Stated goal
Rewrite the records below with every "semicircle" replaced by "half-disc" and nothing else altered. Leave the picture lines out of your answer.

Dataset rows
····················

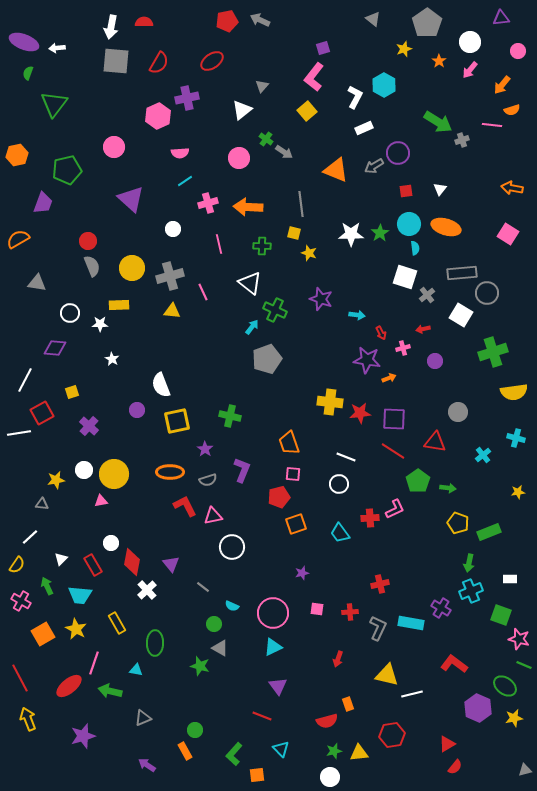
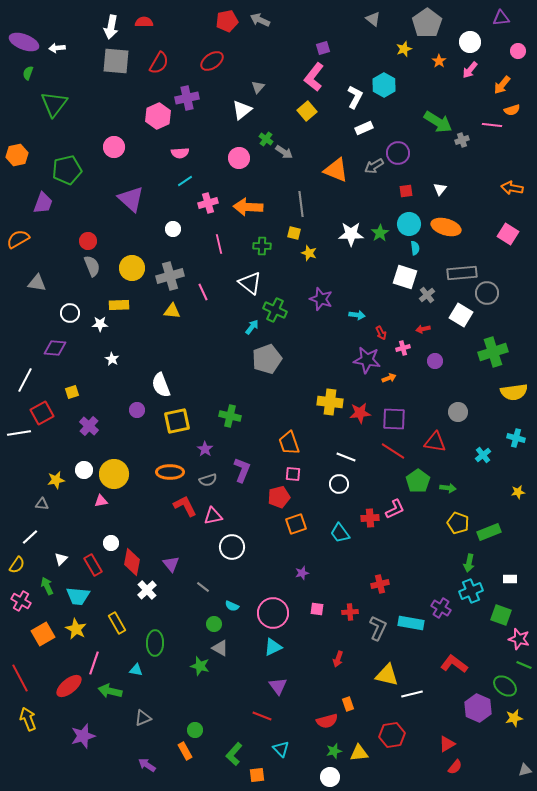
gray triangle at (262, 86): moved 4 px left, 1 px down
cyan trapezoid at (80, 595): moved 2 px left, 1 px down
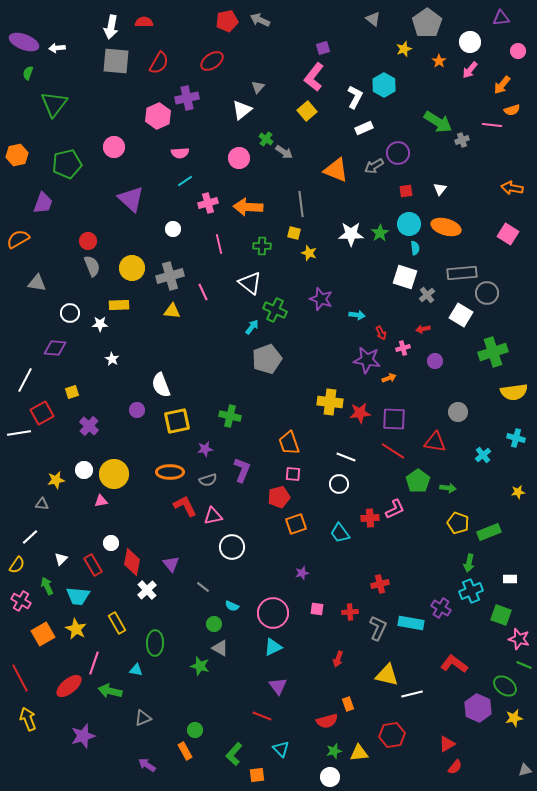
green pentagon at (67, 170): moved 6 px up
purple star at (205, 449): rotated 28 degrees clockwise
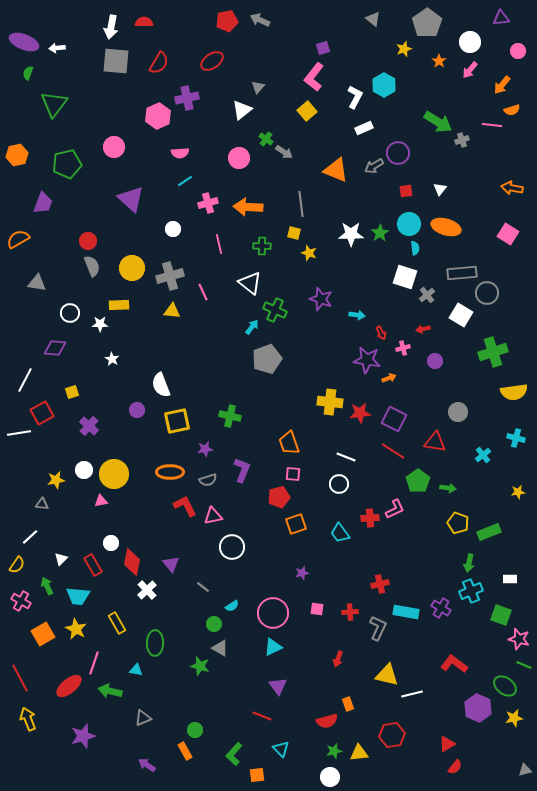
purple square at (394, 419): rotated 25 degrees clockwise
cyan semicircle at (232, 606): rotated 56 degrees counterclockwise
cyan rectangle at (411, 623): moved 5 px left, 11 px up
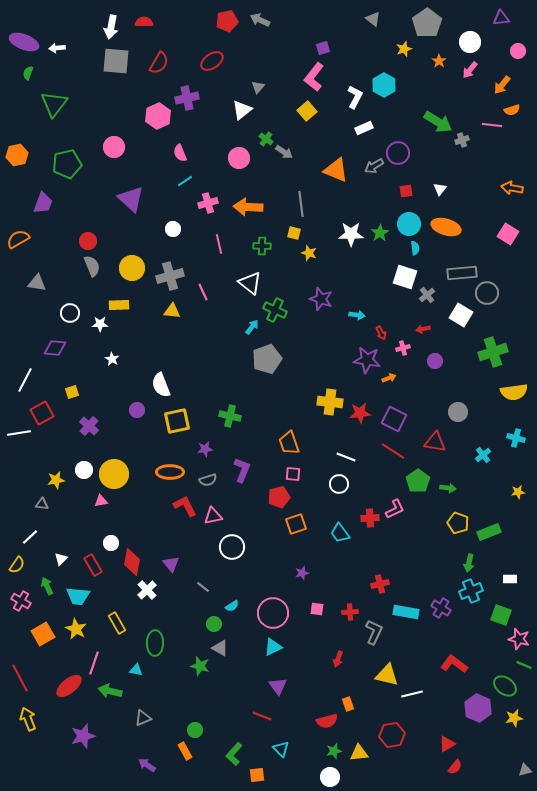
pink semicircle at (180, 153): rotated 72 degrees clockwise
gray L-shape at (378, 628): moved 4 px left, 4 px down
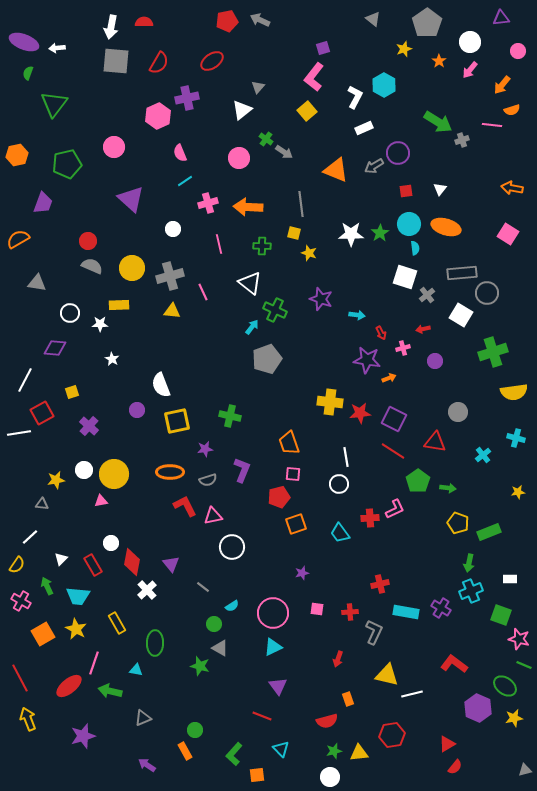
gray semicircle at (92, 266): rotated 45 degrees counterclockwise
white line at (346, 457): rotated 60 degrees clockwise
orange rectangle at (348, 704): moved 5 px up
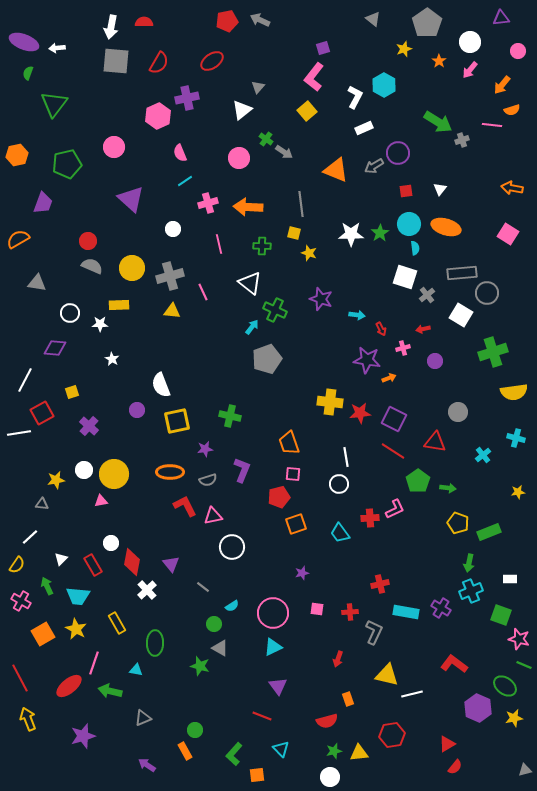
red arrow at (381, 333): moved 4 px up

····················

Output of the exercise
gray triangle at (262, 86): moved 4 px left, 1 px down
cyan trapezoid at (80, 595): moved 2 px left, 1 px down
green pentagon at (67, 170): moved 6 px up
purple star at (205, 449): rotated 28 degrees clockwise
purple square at (394, 419): rotated 25 degrees clockwise
cyan half-disc at (232, 606): rotated 56 degrees counterclockwise
cyan rectangle at (411, 623): moved 5 px left, 11 px up
pink half-disc at (180, 153): rotated 72 degrees clockwise
gray L-shape at (378, 628): moved 4 px left, 4 px down
gray half-disc at (92, 266): rotated 45 degrees counterclockwise
white line at (346, 457): rotated 60 degrees clockwise
orange rectangle at (348, 704): moved 5 px up
red arrow at (381, 333): moved 4 px up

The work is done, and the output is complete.